**INSTRUCTIONS FOR THE TASK**
Copy out the lines below that hold the word "white".

**DATA SHOWN**
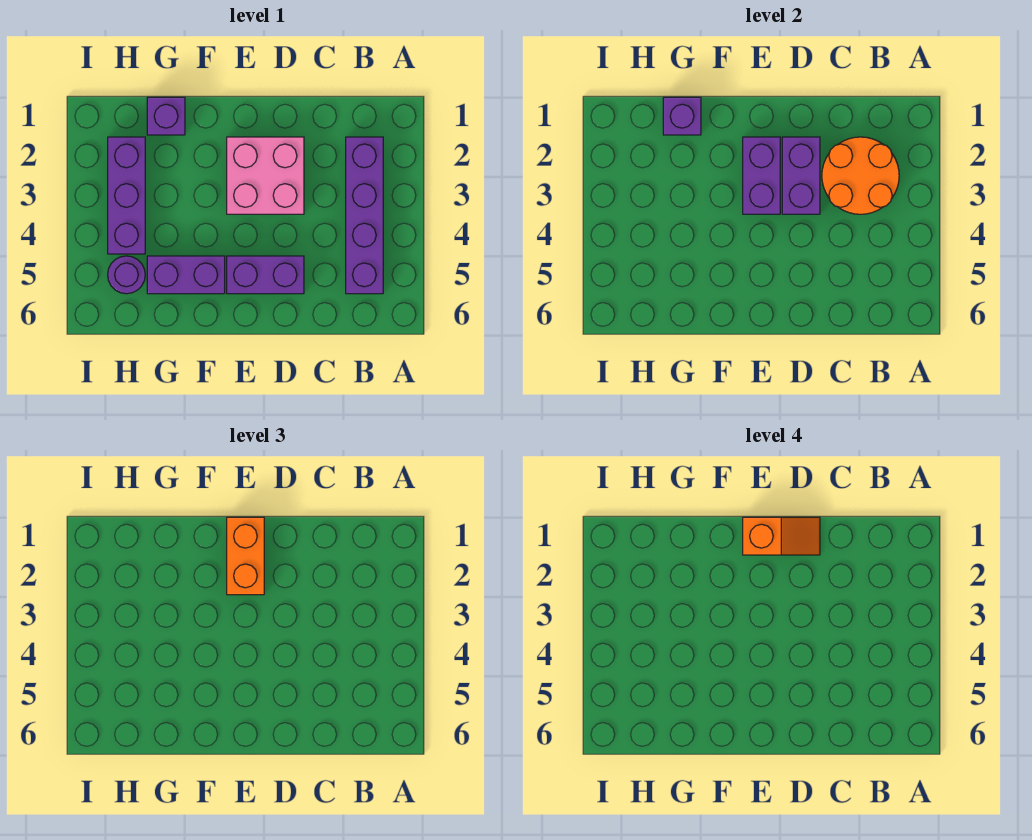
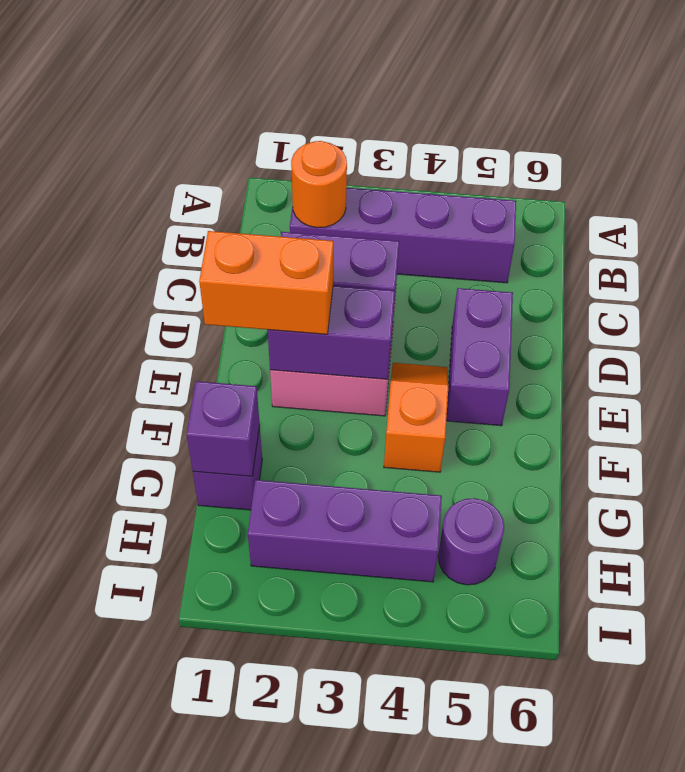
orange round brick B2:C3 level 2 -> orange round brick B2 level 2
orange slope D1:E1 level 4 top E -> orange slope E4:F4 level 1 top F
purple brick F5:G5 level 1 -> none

...

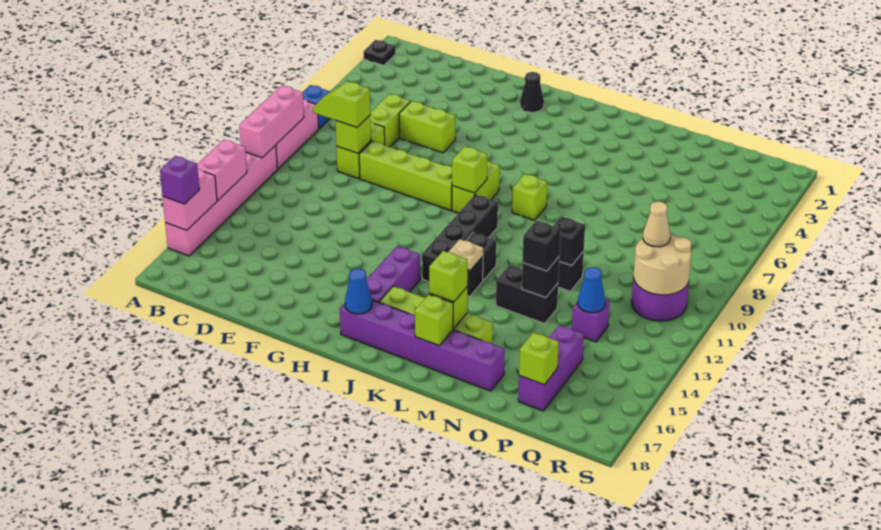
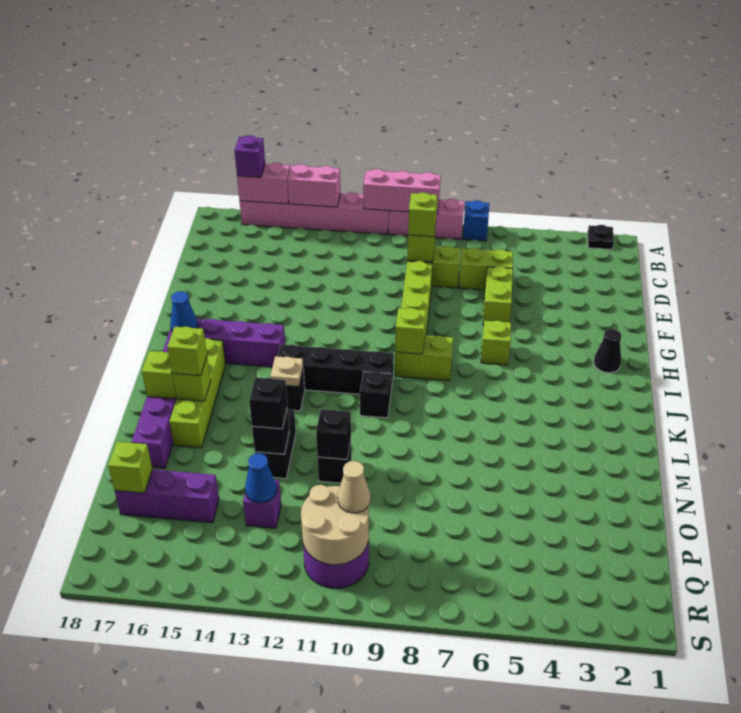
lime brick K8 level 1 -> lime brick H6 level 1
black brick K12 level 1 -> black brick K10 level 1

...

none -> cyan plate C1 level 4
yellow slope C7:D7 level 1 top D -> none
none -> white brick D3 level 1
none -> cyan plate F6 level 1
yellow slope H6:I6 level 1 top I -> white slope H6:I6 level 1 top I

**RESPONSE TO THE EXERCISE**
none -> white brick D3 level 1
yellow slope H6:I6 level 1 top I -> white slope H6:I6 level 1 top I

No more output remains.